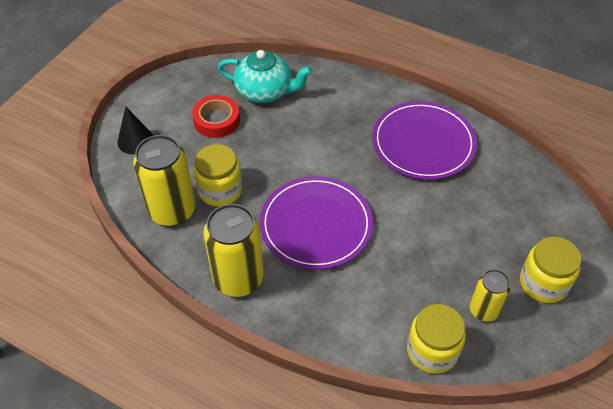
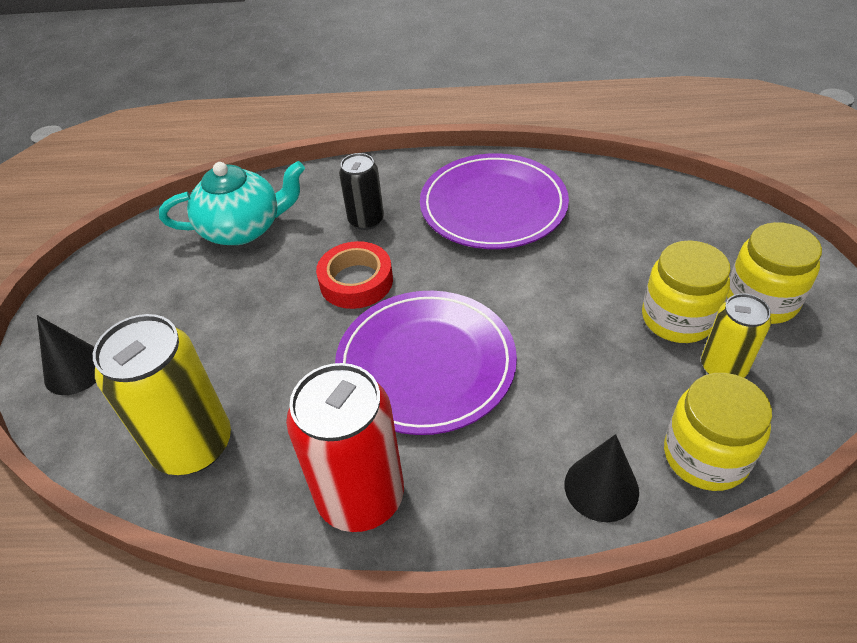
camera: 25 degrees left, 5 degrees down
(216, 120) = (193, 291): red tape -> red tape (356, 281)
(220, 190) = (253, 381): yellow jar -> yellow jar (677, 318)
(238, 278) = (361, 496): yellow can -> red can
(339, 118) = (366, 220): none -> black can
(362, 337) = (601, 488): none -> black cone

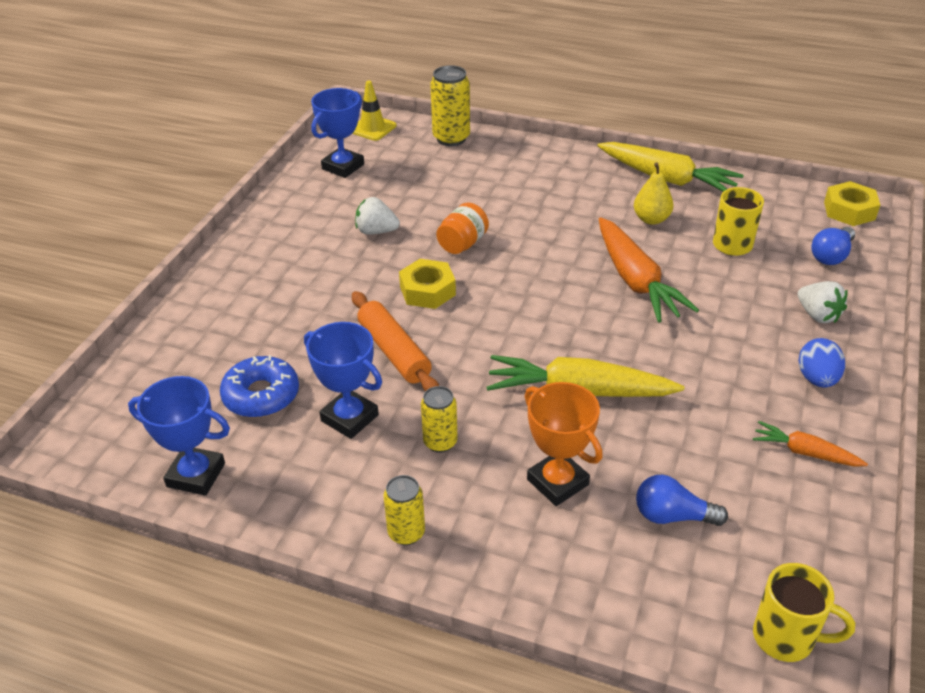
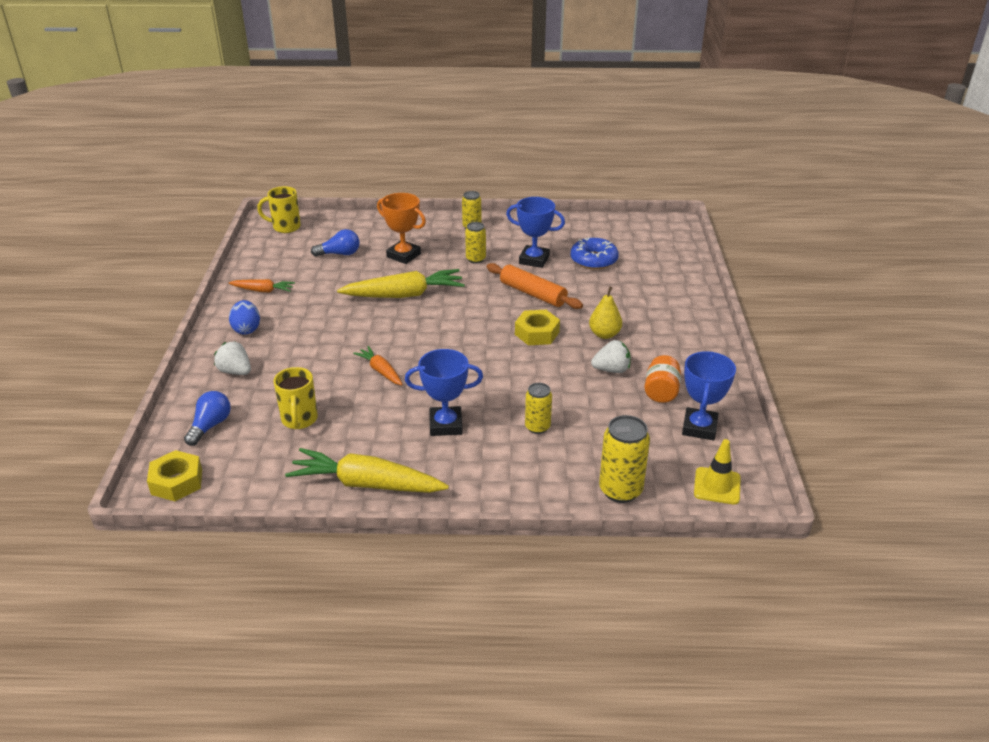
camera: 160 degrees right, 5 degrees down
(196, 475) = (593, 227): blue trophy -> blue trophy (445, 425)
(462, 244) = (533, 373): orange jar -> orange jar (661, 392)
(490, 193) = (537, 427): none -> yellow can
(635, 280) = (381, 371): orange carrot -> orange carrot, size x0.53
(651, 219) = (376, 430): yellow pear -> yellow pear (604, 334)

▬▬▬▬▬▬

### [ACTION ITEM]
Transcribe exactly, and only, the lines from the one bearing "(490, 193) = (537, 427): none -> yellow can" through the last line of the entries, counting both.

### [ANSWER SECTION]
(490, 193) = (537, 427): none -> yellow can
(635, 280) = (381, 371): orange carrot -> orange carrot, size x0.53
(651, 219) = (376, 430): yellow pear -> yellow pear (604, 334)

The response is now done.